Please show every line from the entries that carries the word "none".

━━━━━━━━━━━━━━━━━━━━

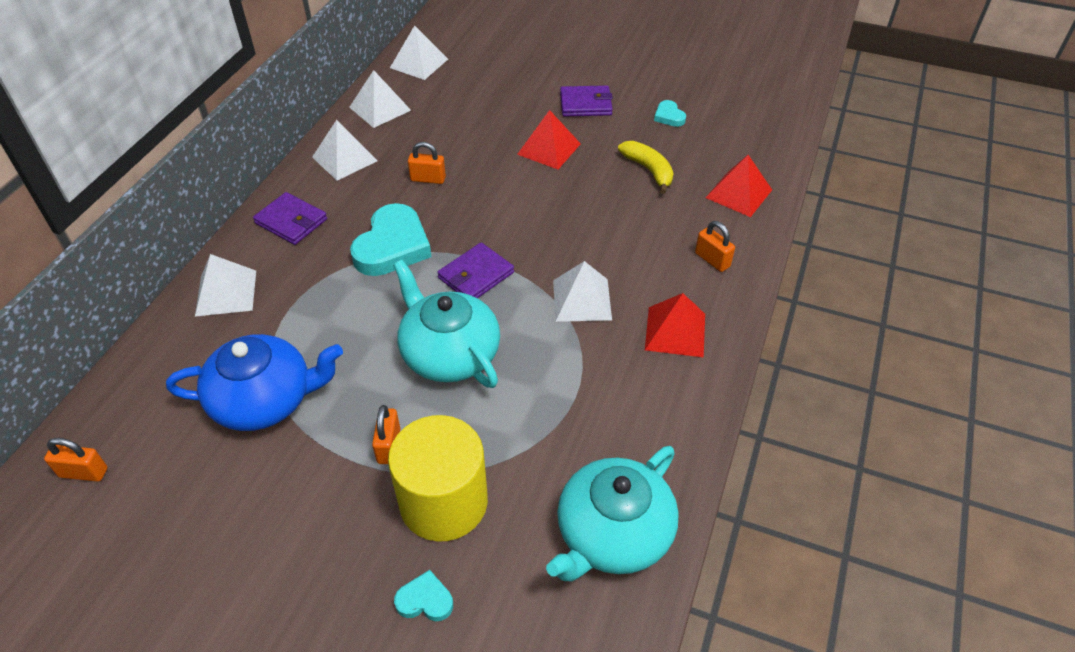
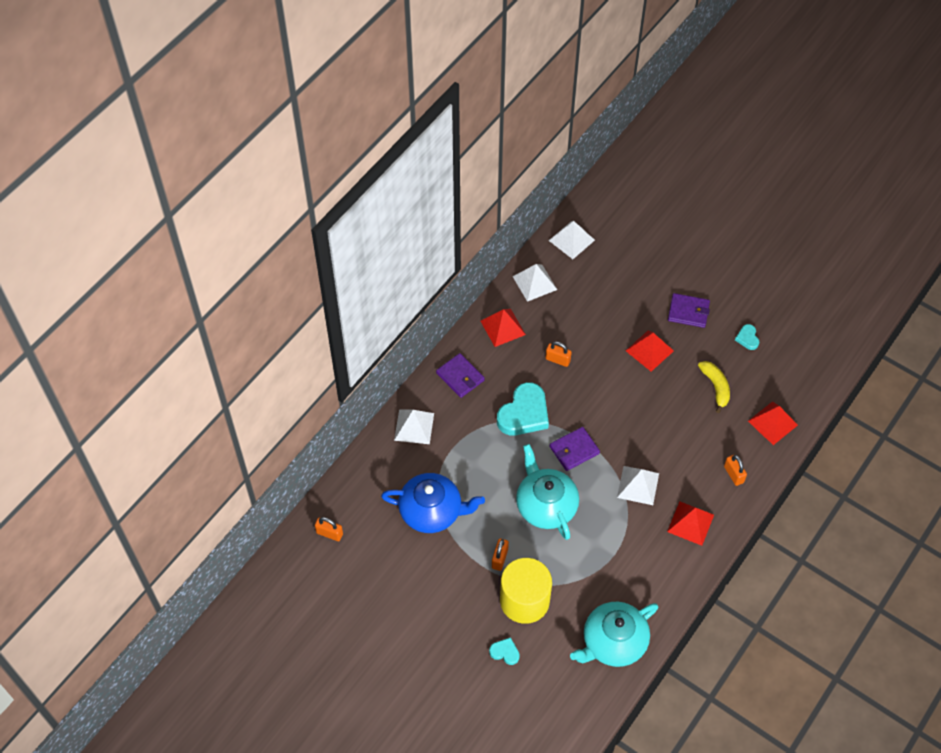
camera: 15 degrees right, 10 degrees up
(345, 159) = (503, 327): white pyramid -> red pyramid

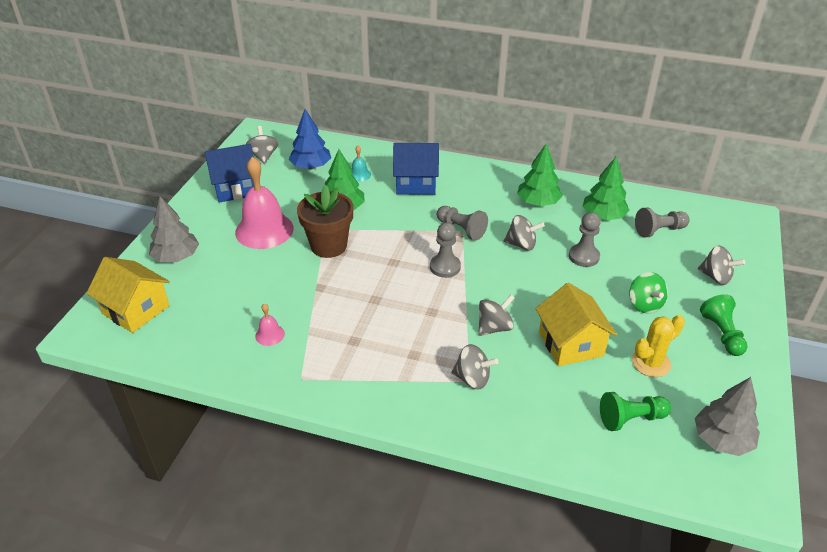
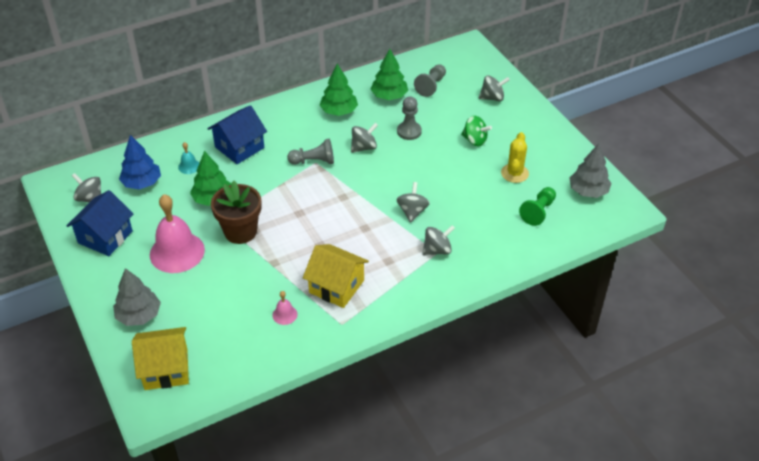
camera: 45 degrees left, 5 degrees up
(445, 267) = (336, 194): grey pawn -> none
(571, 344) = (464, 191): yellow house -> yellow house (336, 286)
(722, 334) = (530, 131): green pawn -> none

━━━━━━━━━━━━━━━━━━━━

SOLUTION BELOW:
(445, 267) = (336, 194): grey pawn -> none
(722, 334) = (530, 131): green pawn -> none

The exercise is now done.